======== DATASET RECORDS

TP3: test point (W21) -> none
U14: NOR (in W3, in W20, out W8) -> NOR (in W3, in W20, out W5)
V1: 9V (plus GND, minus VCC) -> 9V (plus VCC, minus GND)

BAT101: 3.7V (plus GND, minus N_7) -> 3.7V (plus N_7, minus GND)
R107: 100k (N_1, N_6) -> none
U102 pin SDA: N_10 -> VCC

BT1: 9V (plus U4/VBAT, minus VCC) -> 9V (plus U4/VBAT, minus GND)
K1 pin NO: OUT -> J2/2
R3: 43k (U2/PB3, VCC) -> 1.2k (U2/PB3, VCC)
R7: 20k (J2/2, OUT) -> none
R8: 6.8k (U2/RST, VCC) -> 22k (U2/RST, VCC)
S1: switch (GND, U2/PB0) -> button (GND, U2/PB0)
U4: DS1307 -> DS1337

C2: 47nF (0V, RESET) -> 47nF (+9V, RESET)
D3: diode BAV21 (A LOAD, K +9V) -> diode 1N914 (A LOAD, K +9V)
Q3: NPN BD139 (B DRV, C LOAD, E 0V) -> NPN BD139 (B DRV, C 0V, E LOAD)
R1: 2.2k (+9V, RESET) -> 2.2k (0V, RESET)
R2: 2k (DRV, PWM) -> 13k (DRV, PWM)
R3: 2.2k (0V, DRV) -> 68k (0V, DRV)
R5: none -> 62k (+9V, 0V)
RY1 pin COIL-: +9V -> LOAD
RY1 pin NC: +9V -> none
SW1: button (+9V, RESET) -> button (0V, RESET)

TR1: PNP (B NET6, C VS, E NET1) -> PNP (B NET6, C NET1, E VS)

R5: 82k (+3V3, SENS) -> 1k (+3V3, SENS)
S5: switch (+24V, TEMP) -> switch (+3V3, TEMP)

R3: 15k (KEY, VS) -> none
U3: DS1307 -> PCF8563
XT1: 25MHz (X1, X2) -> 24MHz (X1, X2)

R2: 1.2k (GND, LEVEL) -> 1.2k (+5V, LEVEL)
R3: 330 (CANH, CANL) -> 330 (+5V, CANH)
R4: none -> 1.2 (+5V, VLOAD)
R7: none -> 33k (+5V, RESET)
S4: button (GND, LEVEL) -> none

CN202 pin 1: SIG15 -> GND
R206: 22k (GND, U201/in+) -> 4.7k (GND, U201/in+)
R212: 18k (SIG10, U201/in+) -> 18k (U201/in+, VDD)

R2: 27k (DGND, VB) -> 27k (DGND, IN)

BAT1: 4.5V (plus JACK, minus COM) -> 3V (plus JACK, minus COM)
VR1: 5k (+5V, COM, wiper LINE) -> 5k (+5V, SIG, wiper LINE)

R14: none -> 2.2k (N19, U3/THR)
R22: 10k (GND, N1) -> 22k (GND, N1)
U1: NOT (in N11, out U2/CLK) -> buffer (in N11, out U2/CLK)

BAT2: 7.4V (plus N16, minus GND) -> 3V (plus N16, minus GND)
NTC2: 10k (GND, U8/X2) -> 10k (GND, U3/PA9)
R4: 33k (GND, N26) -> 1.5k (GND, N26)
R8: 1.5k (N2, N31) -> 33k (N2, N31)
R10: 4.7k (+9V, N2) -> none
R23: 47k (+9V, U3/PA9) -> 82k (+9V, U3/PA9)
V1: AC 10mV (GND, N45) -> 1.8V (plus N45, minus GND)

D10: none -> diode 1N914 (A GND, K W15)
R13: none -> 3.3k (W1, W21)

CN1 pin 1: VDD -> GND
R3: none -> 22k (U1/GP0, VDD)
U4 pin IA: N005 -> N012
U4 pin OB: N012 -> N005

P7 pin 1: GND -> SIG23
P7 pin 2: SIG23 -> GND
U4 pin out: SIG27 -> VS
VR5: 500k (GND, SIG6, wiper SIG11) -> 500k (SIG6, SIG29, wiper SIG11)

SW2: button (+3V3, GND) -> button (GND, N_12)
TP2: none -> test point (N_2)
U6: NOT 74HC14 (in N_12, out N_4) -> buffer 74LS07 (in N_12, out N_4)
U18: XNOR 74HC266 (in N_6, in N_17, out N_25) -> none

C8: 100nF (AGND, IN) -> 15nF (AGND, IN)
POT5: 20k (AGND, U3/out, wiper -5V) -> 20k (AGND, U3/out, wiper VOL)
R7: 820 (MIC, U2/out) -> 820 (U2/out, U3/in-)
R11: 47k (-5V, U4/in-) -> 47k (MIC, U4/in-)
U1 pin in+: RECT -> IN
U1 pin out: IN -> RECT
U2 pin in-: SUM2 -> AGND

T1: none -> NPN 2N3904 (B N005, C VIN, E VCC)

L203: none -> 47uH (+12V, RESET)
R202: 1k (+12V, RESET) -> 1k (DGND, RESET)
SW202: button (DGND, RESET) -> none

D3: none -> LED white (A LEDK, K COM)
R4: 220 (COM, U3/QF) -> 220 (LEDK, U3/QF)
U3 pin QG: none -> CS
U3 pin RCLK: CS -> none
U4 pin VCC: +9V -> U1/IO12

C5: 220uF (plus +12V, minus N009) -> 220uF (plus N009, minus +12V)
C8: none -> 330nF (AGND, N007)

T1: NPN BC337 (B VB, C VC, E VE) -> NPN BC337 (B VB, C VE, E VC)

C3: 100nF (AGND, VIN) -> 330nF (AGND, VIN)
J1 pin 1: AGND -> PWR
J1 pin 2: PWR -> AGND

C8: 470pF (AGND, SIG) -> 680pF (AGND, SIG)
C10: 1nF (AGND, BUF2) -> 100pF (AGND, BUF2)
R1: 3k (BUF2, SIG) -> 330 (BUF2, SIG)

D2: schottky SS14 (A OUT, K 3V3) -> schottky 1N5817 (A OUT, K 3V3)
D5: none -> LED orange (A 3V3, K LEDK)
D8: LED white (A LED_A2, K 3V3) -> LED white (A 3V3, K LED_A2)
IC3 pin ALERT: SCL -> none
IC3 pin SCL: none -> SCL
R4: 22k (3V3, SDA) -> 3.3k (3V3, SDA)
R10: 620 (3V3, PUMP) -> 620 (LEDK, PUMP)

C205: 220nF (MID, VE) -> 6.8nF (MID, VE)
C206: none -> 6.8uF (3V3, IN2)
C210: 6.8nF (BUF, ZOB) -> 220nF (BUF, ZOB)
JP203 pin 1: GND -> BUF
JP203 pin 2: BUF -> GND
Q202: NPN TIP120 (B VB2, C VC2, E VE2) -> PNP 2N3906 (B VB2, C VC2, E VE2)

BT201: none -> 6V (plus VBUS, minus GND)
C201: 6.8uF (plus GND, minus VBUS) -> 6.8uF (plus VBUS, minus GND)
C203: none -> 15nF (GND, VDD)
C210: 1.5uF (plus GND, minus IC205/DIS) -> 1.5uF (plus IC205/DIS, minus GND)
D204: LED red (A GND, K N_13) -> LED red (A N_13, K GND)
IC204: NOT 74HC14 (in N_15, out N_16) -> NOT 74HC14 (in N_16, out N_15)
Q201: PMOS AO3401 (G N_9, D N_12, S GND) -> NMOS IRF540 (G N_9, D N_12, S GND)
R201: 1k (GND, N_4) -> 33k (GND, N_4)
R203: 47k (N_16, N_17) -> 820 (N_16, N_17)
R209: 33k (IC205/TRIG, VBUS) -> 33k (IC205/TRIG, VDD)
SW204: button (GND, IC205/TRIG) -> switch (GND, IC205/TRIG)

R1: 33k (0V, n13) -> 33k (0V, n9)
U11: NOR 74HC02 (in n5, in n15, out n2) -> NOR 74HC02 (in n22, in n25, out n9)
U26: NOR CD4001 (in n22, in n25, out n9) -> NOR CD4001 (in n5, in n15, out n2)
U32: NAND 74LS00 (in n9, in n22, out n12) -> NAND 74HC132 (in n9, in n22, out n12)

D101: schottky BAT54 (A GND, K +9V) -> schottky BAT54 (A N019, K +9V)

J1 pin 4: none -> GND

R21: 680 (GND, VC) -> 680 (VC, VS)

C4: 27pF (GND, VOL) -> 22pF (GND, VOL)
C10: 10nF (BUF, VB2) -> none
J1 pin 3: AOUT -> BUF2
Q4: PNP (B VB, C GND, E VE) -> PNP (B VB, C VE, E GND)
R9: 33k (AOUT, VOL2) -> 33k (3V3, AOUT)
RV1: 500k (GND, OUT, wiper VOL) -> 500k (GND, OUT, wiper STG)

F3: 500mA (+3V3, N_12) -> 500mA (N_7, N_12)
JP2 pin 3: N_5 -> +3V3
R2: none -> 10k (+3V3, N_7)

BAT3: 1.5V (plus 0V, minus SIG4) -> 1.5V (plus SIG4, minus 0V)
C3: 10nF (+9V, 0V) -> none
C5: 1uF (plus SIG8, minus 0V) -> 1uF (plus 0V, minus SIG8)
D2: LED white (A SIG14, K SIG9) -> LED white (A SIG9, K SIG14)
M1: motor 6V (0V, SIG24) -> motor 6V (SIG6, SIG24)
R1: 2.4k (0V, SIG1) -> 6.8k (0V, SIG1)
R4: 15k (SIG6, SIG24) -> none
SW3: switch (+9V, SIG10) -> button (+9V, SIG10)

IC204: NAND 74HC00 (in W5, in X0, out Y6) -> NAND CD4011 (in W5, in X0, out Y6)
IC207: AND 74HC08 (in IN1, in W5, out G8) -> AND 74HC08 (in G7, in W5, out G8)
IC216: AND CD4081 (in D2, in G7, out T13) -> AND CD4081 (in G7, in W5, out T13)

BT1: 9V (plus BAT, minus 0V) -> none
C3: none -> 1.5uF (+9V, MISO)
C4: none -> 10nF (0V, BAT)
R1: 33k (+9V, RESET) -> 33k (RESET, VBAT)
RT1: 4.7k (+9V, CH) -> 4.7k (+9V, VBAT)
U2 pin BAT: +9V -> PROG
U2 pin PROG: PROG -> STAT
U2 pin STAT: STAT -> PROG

================

=== YOUR OBJECTIVE ===
In the listing above, find the line containing "NTC2: 10k (GND, U8/X2) -> 10k (GND, U3/PA9)" and the line containing "POT5: 20k (AGND, U3/out, wiper". Output them and every line between, exactly, and nothing else.

=== RESPONSE ===
NTC2: 10k (GND, U8/X2) -> 10k (GND, U3/PA9)
R4: 33k (GND, N26) -> 1.5k (GND, N26)
R8: 1.5k (N2, N31) -> 33k (N2, N31)
R10: 4.7k (+9V, N2) -> none
R23: 47k (+9V, U3/PA9) -> 82k (+9V, U3/PA9)
V1: AC 10mV (GND, N45) -> 1.8V (plus N45, minus GND)

D10: none -> diode 1N914 (A GND, K W15)
R13: none -> 3.3k (W1, W21)

CN1 pin 1: VDD -> GND
R3: none -> 22k (U1/GP0, VDD)
U4 pin IA: N005 -> N012
U4 pin OB: N012 -> N005

P7 pin 1: GND -> SIG23
P7 pin 2: SIG23 -> GND
U4 pin out: SIG27 -> VS
VR5: 500k (GND, SIG6, wiper SIG11) -> 500k (SIG6, SIG29, wiper SIG11)

SW2: button (+3V3, GND) -> button (GND, N_12)
TP2: none -> test point (N_2)
U6: NOT 74HC14 (in N_12, out N_4) -> buffer 74LS07 (in N_12, out N_4)
U18: XNOR 74HC266 (in N_6, in N_17, out N_25) -> none

C8: 100nF (AGND, IN) -> 15nF (AGND, IN)
POT5: 20k (AGND, U3/out, wiper -5V) -> 20k (AGND, U3/out, wiper VOL)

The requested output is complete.